— ASSIGNMENT —
Would you write out all the records again, exactly?

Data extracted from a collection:
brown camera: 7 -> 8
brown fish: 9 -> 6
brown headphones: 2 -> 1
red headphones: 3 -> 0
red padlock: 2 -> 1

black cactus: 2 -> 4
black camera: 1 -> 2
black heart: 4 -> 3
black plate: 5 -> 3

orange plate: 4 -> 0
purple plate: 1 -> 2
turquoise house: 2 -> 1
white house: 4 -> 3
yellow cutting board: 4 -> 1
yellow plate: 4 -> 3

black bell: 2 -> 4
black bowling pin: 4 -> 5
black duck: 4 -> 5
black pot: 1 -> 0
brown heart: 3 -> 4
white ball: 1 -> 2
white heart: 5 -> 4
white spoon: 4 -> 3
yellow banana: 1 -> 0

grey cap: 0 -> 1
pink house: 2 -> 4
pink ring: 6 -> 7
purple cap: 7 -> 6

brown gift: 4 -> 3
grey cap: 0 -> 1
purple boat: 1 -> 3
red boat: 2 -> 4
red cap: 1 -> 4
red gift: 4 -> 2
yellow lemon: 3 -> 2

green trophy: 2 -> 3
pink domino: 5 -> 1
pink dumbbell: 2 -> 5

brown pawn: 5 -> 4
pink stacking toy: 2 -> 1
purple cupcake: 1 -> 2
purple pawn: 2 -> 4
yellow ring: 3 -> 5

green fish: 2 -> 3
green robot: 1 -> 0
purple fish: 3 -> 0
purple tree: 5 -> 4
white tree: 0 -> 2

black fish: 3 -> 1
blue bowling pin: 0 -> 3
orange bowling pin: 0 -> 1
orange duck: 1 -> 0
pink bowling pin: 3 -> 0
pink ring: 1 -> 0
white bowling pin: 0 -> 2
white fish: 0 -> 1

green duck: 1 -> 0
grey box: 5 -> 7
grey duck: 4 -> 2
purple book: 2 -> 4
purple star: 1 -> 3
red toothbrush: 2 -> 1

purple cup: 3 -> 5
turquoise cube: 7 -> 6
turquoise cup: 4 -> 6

— WORKED SOLUTION —
brown camera: 7 -> 8
brown fish: 9 -> 6
brown headphones: 2 -> 1
red headphones: 3 -> 0
red padlock: 2 -> 1

black cactus: 2 -> 4
black camera: 1 -> 2
black heart: 4 -> 3
black plate: 5 -> 3

orange plate: 4 -> 0
purple plate: 1 -> 2
turquoise house: 2 -> 1
white house: 4 -> 3
yellow cutting board: 4 -> 1
yellow plate: 4 -> 3

black bell: 2 -> 4
black bowling pin: 4 -> 5
black duck: 4 -> 5
black pot: 1 -> 0
brown heart: 3 -> 4
white ball: 1 -> 2
white heart: 5 -> 4
white spoon: 4 -> 3
yellow banana: 1 -> 0

grey cap: 0 -> 1
pink house: 2 -> 4
pink ring: 6 -> 7
purple cap: 7 -> 6

brown gift: 4 -> 3
grey cap: 0 -> 1
purple boat: 1 -> 3
red boat: 2 -> 4
red cap: 1 -> 4
red gift: 4 -> 2
yellow lemon: 3 -> 2

green trophy: 2 -> 3
pink domino: 5 -> 1
pink dumbbell: 2 -> 5

brown pawn: 5 -> 4
pink stacking toy: 2 -> 1
purple cupcake: 1 -> 2
purple pawn: 2 -> 4
yellow ring: 3 -> 5

green fish: 2 -> 3
green robot: 1 -> 0
purple fish: 3 -> 0
purple tree: 5 -> 4
white tree: 0 -> 2

black fish: 3 -> 1
blue bowling pin: 0 -> 3
orange bowling pin: 0 -> 1
orange duck: 1 -> 0
pink bowling pin: 3 -> 0
pink ring: 1 -> 0
white bowling pin: 0 -> 2
white fish: 0 -> 1

green duck: 1 -> 0
grey box: 5 -> 7
grey duck: 4 -> 2
purple book: 2 -> 4
purple star: 1 -> 3
red toothbrush: 2 -> 1

purple cup: 3 -> 5
turquoise cube: 7 -> 6
turquoise cup: 4 -> 6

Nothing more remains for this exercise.